TO DO:
With the pictures excluded, reproduce all of the data exactly.

***** DATASET EXCERPT

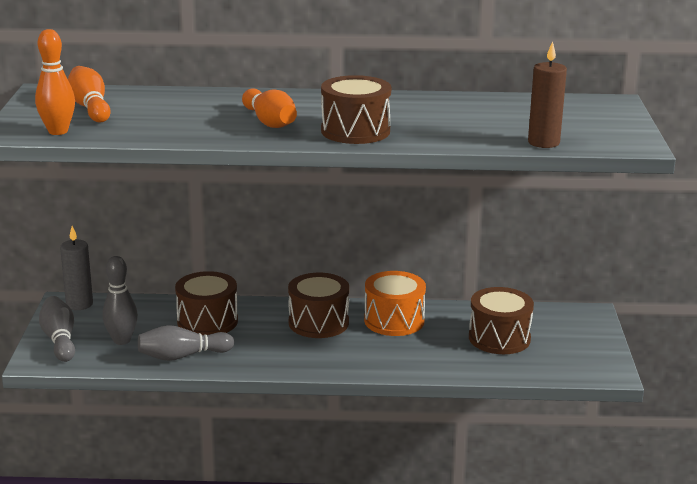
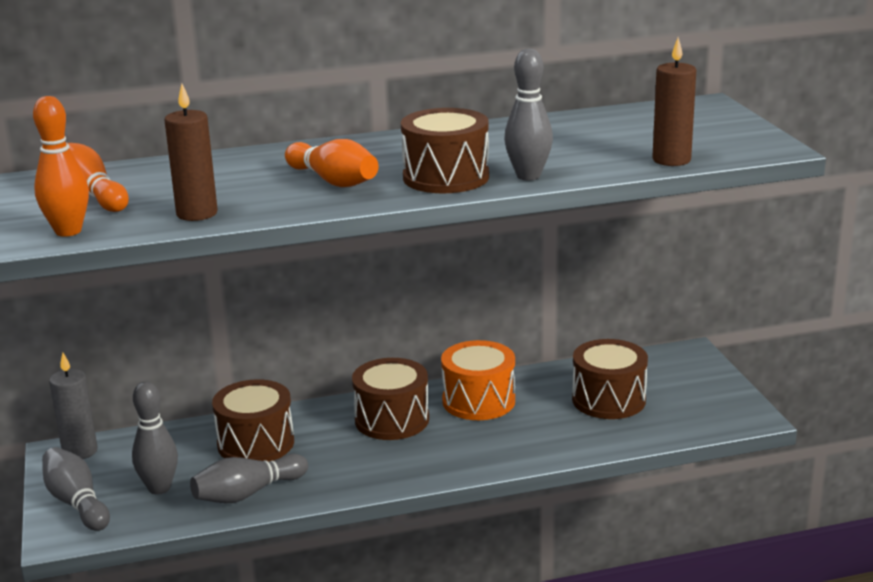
camera: 15 degrees left, 0 degrees up
(154, 132) = (197, 213): none -> brown candle
(419, 139) = (528, 176): none -> grey bowling pin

**********

RESPONSE TO THIS TASK:
camera: 15 degrees left, 0 degrees up
(154, 132) = (197, 213): none -> brown candle
(419, 139) = (528, 176): none -> grey bowling pin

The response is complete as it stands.